*How to complete this task*.
Return each entry word for word, without its pictures.

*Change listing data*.
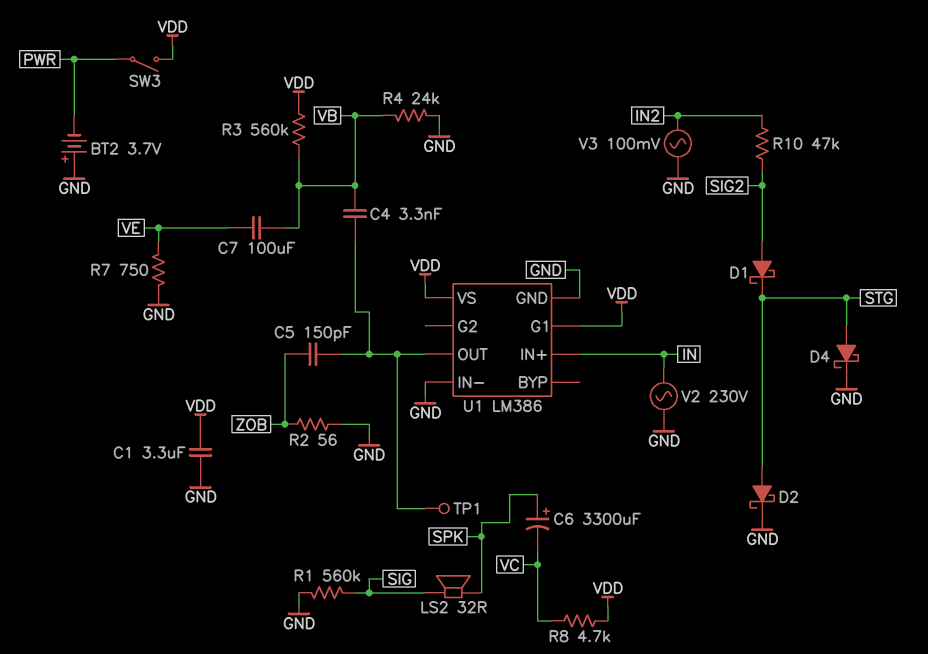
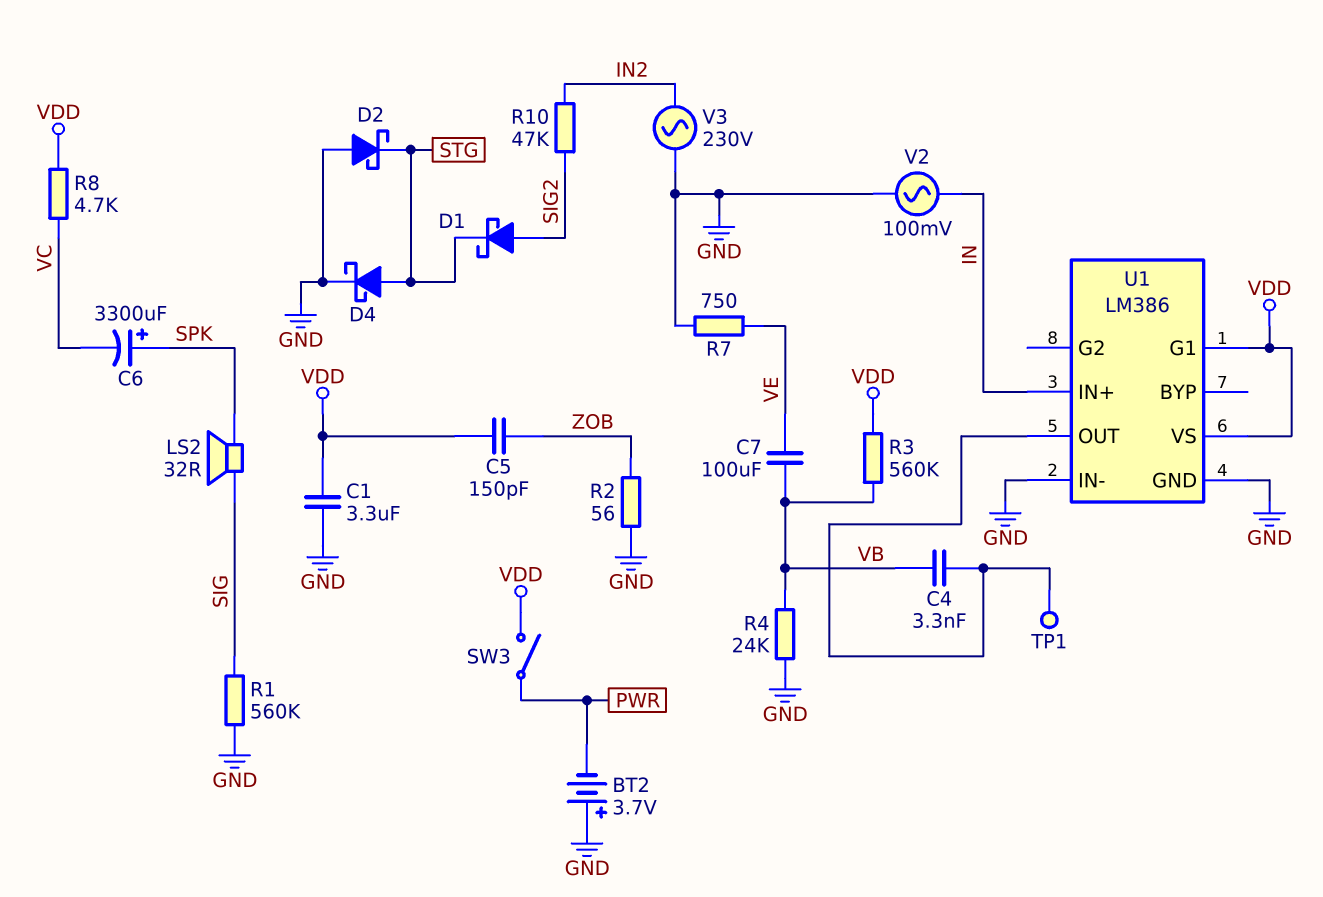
C5: 150pF (U1/OUT, ZOB) -> 150pF (VDD, ZOB)
D2: schottky (A STG, K GND) -> schottky (A GND, K STG)
V2: AC 230V (GND, IN) -> AC 100mV (GND, IN)
V3: AC 100mV (GND, IN2) -> AC 230V (GND, IN2)

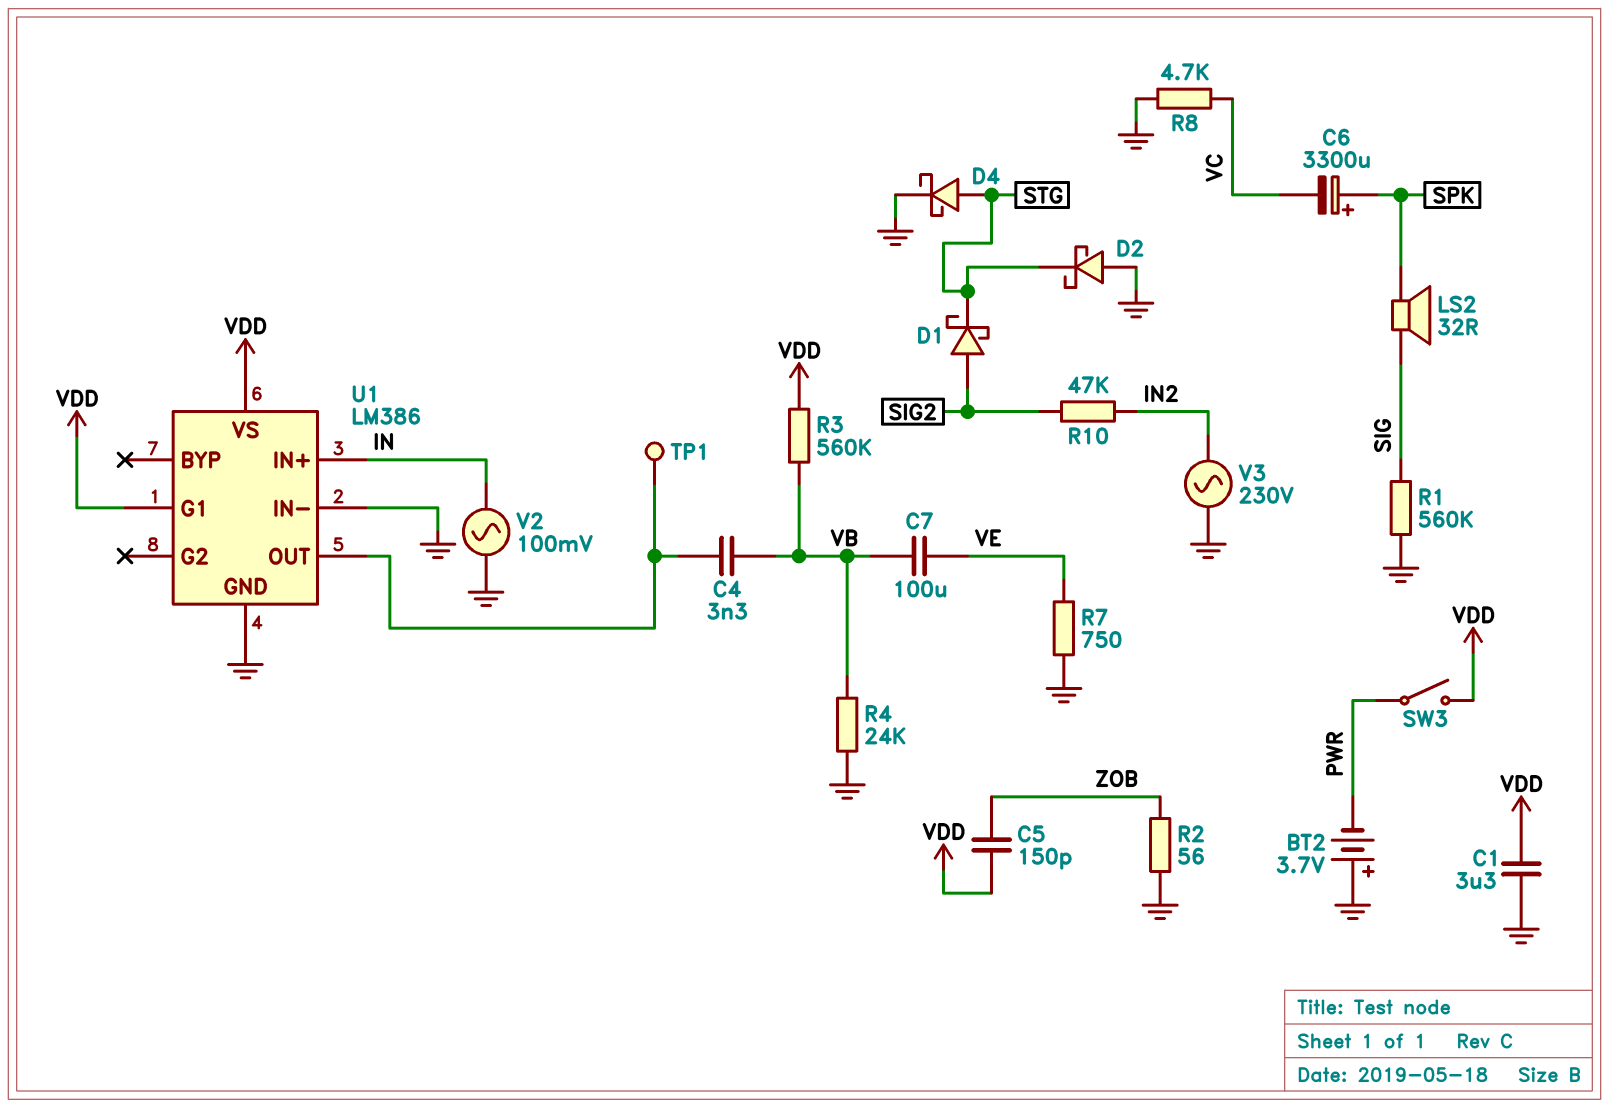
R8: 4.7k (VC, VDD) -> 4.7k (GND, VC)

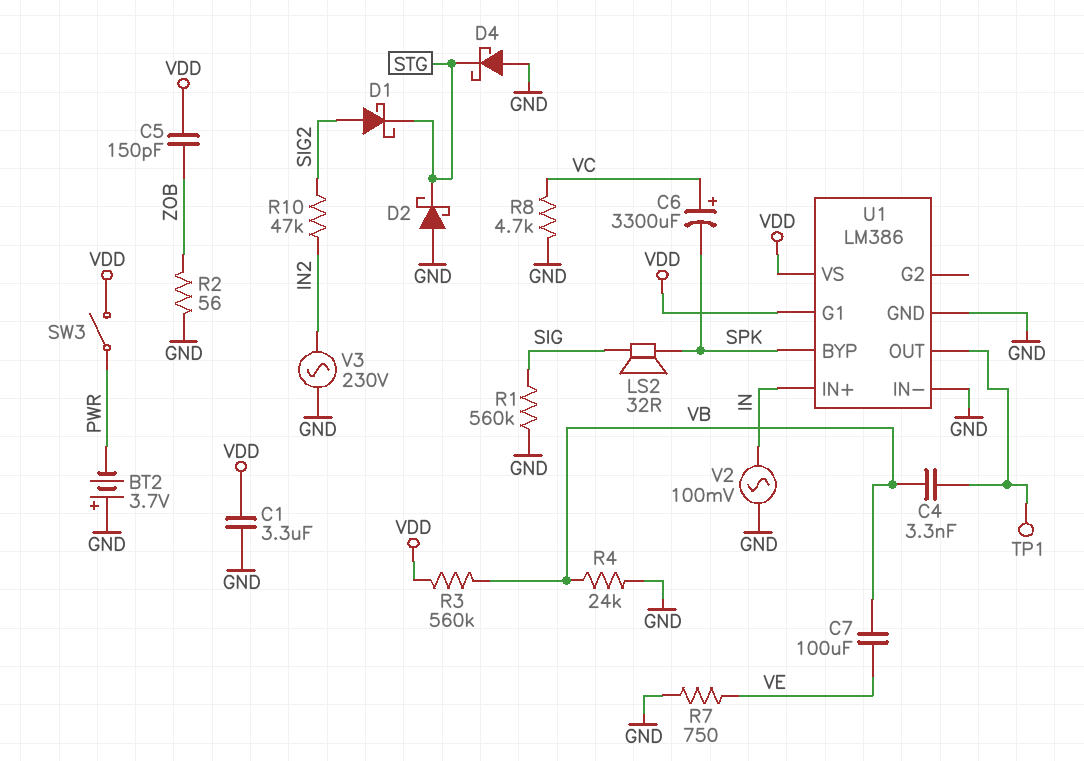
C6: 3300uF (plus SPK, minus VC) -> 3300uF (plus VC, minus SPK)
D4: schottky (A STG, K GND) -> schottky (A GND, K STG)
U1 pin BYP: none -> SPK

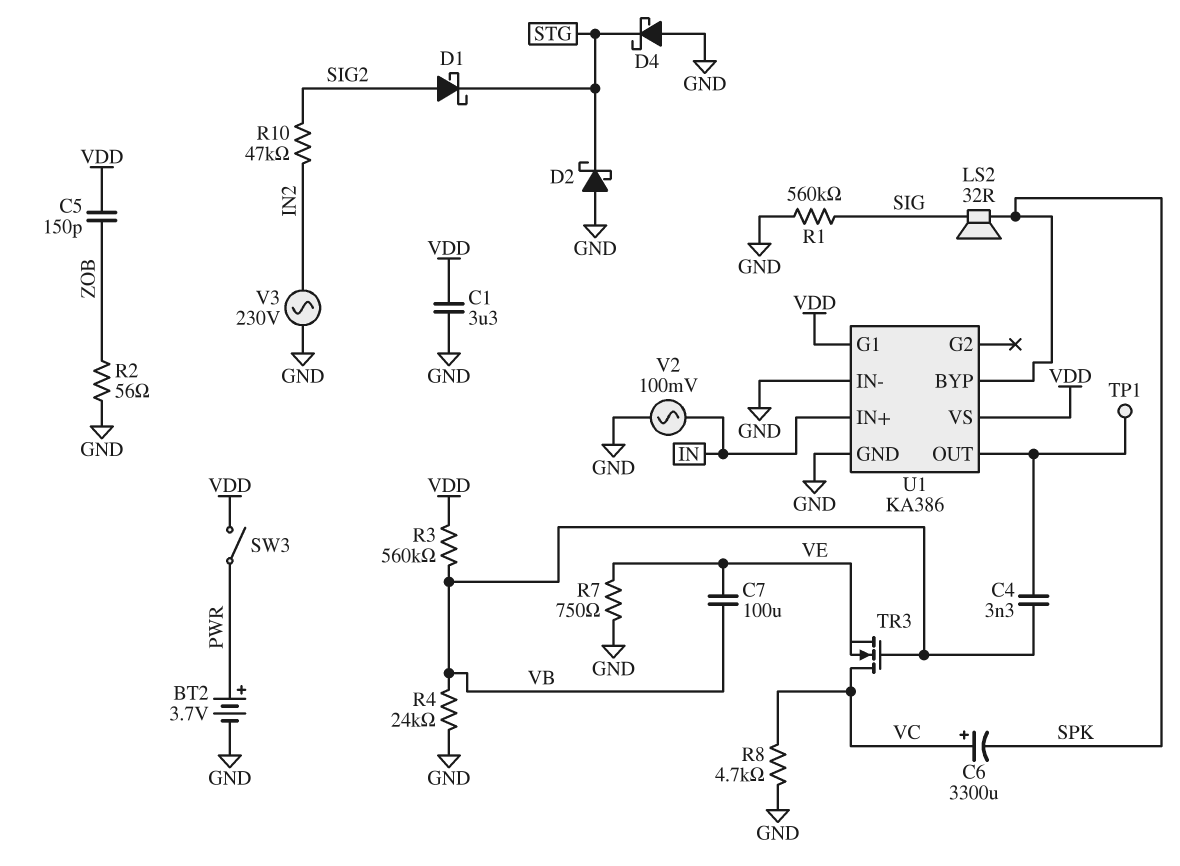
BT2: 3.7V (plus GND, minus PWR) -> 3.7V (plus PWR, minus GND)
TR3: none -> NMOS (G VB, D VC, S VE)
U1: LM386 -> KA386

*Expected answer*.
C5: 150pF (U1/OUT, ZOB) -> 150pF (VDD, ZOB)
D2: schottky (A STG, K GND) -> schottky (A GND, K STG)
V2: AC 230V (GND, IN) -> AC 100mV (GND, IN)
V3: AC 100mV (GND, IN2) -> AC 230V (GND, IN2)

R8: 4.7k (VC, VDD) -> 4.7k (GND, VC)

C6: 3300uF (plus SPK, minus VC) -> 3300uF (plus VC, minus SPK)
D4: schottky (A STG, K GND) -> schottky (A GND, K STG)
U1 pin BYP: none -> SPK

BT2: 3.7V (plus GND, minus PWR) -> 3.7V (plus PWR, minus GND)
TR3: none -> NMOS (G VB, D VC, S VE)
U1: LM386 -> KA386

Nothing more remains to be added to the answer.